#### DATA:
• • •
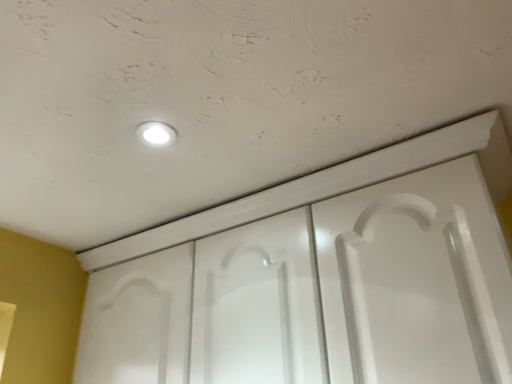
Question: Considering the relative sizes of white glossy light fixture at upper center and white glossy door at center in the image provided, is white glossy light fixture at upper center taller than white glossy door at center?

Choices:
 (A) no
 (B) yes

Answer: (A)

Question: Considering the relative positions of white glossy light fixture at upper center and white glossy door at center in the image provided, is white glossy light fixture at upper center behind white glossy door at center?

Choices:
 (A) no
 (B) yes

Answer: (B)

Question: Can you confirm if white glossy light fixture at upper center is shorter than white glossy door at center?

Choices:
 (A) no
 (B) yes

Answer: (B)

Question: Considering the relative positions of white glossy light fixture at upper center and white glossy door at center in the image provided, is white glossy light fixture at upper center to the right of white glossy door at center from the viewer's perspective?

Choices:
 (A) no
 (B) yes

Answer: (A)

Question: From a real-world perspective, is white glossy light fixture at upper center under white glossy door at center?

Choices:
 (A) yes
 (B) no

Answer: (B)

Question: Is white glossy light fixture at upper center with white glossy door at center?

Choices:
 (A) no
 (B) yes

Answer: (A)

Question: Does white glossy door at center come in front of white glossy light fixture at upper center?

Choices:
 (A) yes
 (B) no

Answer: (A)

Question: Would you consider white glossy door at center to be distant from white glossy light fixture at upper center?

Choices:
 (A) yes
 (B) no

Answer: (B)

Question: Is white glossy door at center oriented away from white glossy light fixture at upper center?

Choices:
 (A) no
 (B) yes

Answer: (A)

Question: Is white glossy door at center behind white glossy light fixture at upper center?

Choices:
 (A) no
 (B) yes

Answer: (A)

Question: Considering the relative positions of white glossy door at center and white glossy light fixture at upper center in the image provided, is white glossy door at center to the left of white glossy light fixture at upper center from the viewer's perspective?

Choices:
 (A) no
 (B) yes

Answer: (A)

Question: Is white glossy door at center to the right of white glossy light fixture at upper center from the viewer's perspective?

Choices:
 (A) no
 (B) yes

Answer: (B)

Question: Is white glossy light fixture at upper center in front of or behind white glossy door at center in the image?

Choices:
 (A) front
 (B) behind

Answer: (B)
• • •
How many of the lines above contain the word "behind"? Reply with the number alone.

4